What this task involves
Leave out pictures; repeat exactly the lines from the "pink arrow: (107, 70) -> (116, 80), moved" line through the last of the data below.

-------

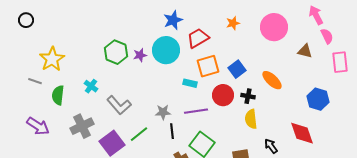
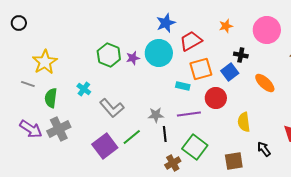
black cross: (248, 96) -> (241, 55), moved
gray cross: (82, 126) -> (59, 129), moved

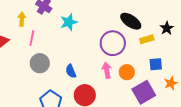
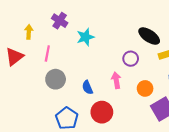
yellow arrow: (22, 19) -> (29, 32), moved
purple circle: (113, 43) -> (131, 59), size x0.6
pink arrow: (107, 70) -> (116, 80), moved

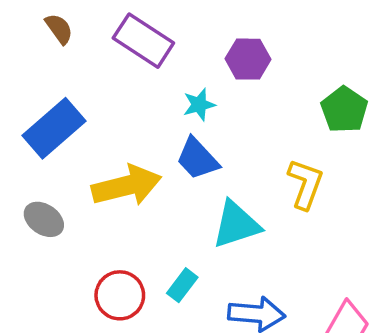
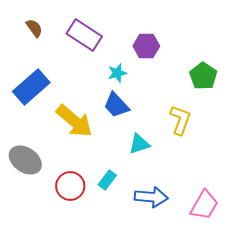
yellow arrow: (127, 186) -> (74, 121), turned 54
gray ellipse: (44, 219) -> (25, 160), moved, size x1.4
cyan triangle: (236, 224) -> (139, 144), size x0.7

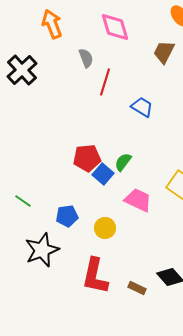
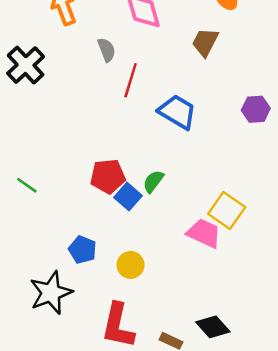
blue trapezoid: (142, 107) -> (177, 112), size x1.4
pink trapezoid: (138, 200) -> (204, 233), moved
green line: (23, 201) -> (27, 185), moved
blue pentagon: (67, 216) -> (82, 250), turned 30

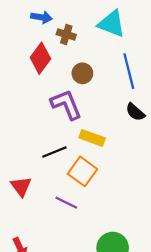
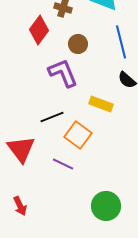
yellow rectangle: (92, 138) -> (101, 104), moved
red triangle: (21, 186) -> (21, 149), size x1.4

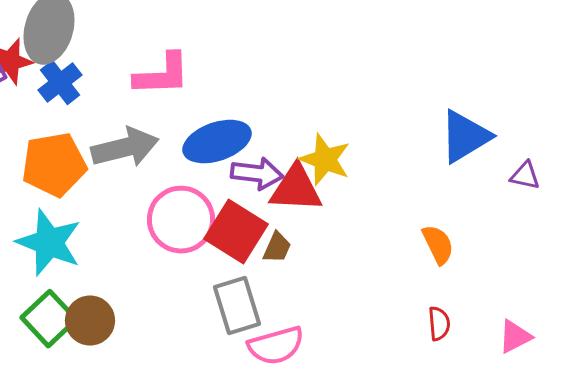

-------

Exercise response
pink arrow: (107, 70) -> (116, 80), moved

yellow arrow: (127, 186) -> (74, 121), turned 54
gray ellipse: (44, 219) -> (25, 160), moved, size x1.4
cyan triangle: (236, 224) -> (139, 144), size x0.7

blue trapezoid: (142, 107) -> (177, 112), size x1.4
pink trapezoid: (138, 200) -> (204, 233), moved
green line: (23, 201) -> (27, 185), moved
blue pentagon: (67, 216) -> (82, 250), turned 30

yellow rectangle: (92, 138) -> (101, 104), moved
red triangle: (21, 186) -> (21, 149), size x1.4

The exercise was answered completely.